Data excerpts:
───
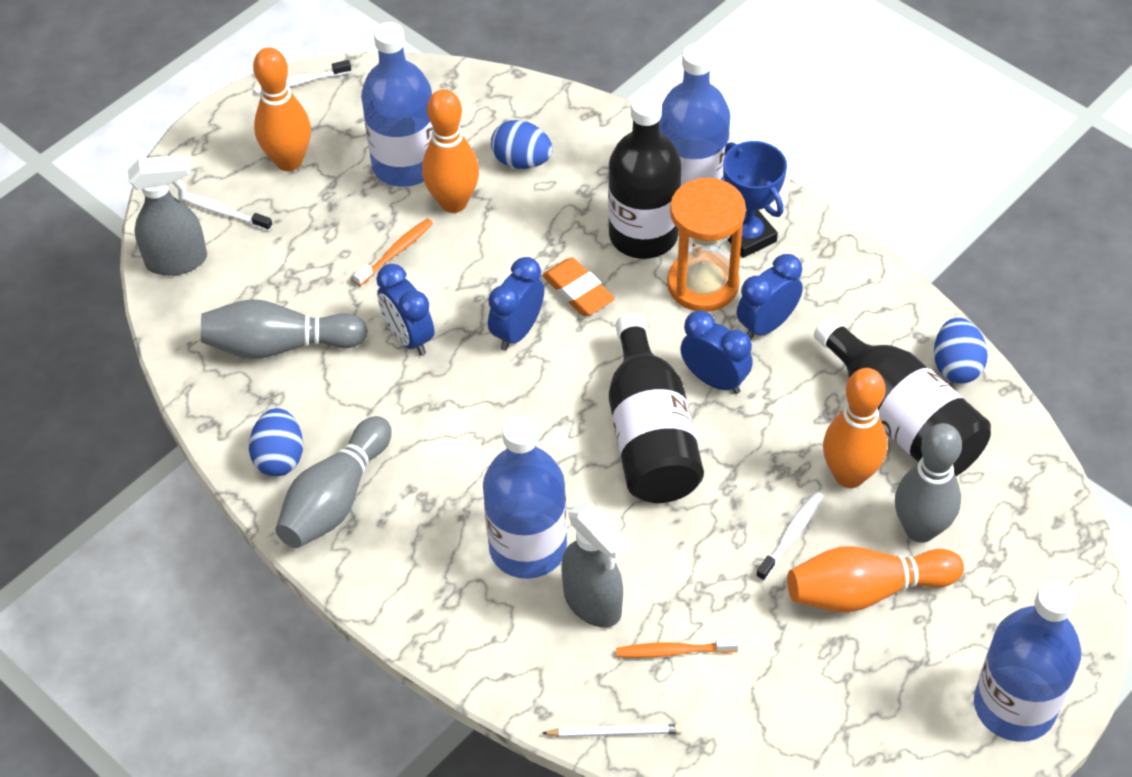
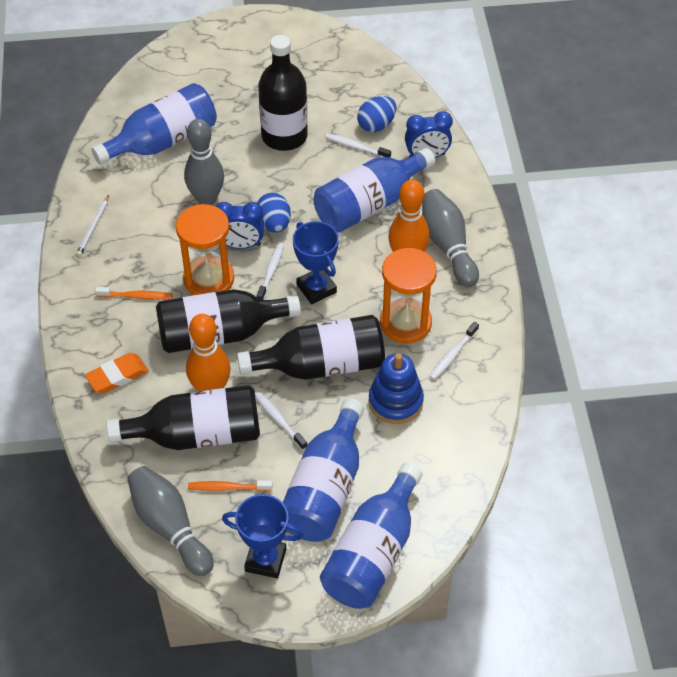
black bottle: [608,93,682,259] [609,313,704,503] [814,315,991,476] = 3 -> [107,385,260,450] [156,289,301,353] [237,315,385,380] [258,35,308,151] = 4
blue clock: [376,264,434,356] [488,257,544,351] [680,310,753,394] [737,254,803,339] = 4 -> [216,202,264,249] [405,111,453,158] = 2
blue egg: [249,408,303,476] [491,120,553,169] [934,318,988,383] = 3 -> [257,192,291,233] [357,96,397,132] = 2
blue stacking toy: none = 0 -> [369,353,424,424] = 1
blue trophy: [723,141,787,258] = 1 -> [222,494,304,578] [293,221,339,304] = 2
grey spray bottle: [128,155,207,276] [561,502,629,628] = 2 -> none = 0
orange bowling pin: [253,47,311,171] [422,89,479,213] [787,546,964,613] [823,368,888,488] = 4 -> [186,314,231,391] [388,180,430,252] = 2
orange hourglass: [667,178,746,312] = 1 -> [176,204,234,295] [380,248,437,343] = 2
white toothbrush: [182,193,273,231] [254,60,351,94] [756,492,824,581] = 3 -> [255,392,307,450] [257,243,284,300] [325,133,391,157] [429,322,479,380] = 4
───
§ Work instructions
Without the pictures, restate all of the entries above verbatim.

§ Solution to this task
black bottle: [608,93,682,259] [609,313,704,503] [814,315,991,476] = 3 -> [107,385,260,450] [156,289,301,353] [237,315,385,380] [258,35,308,151] = 4
blue clock: [376,264,434,356] [488,257,544,351] [680,310,753,394] [737,254,803,339] = 4 -> [216,202,264,249] [405,111,453,158] = 2
blue egg: [249,408,303,476] [491,120,553,169] [934,318,988,383] = 3 -> [257,192,291,233] [357,96,397,132] = 2
blue stacking toy: none = 0 -> [369,353,424,424] = 1
blue trophy: [723,141,787,258] = 1 -> [222,494,304,578] [293,221,339,304] = 2
grey spray bottle: [128,155,207,276] [561,502,629,628] = 2 -> none = 0
orange bowling pin: [253,47,311,171] [422,89,479,213] [787,546,964,613] [823,368,888,488] = 4 -> [186,314,231,391] [388,180,430,252] = 2
orange hourglass: [667,178,746,312] = 1 -> [176,204,234,295] [380,248,437,343] = 2
white toothbrush: [182,193,273,231] [254,60,351,94] [756,492,824,581] = 3 -> [255,392,307,450] [257,243,284,300] [325,133,391,157] [429,322,479,380] = 4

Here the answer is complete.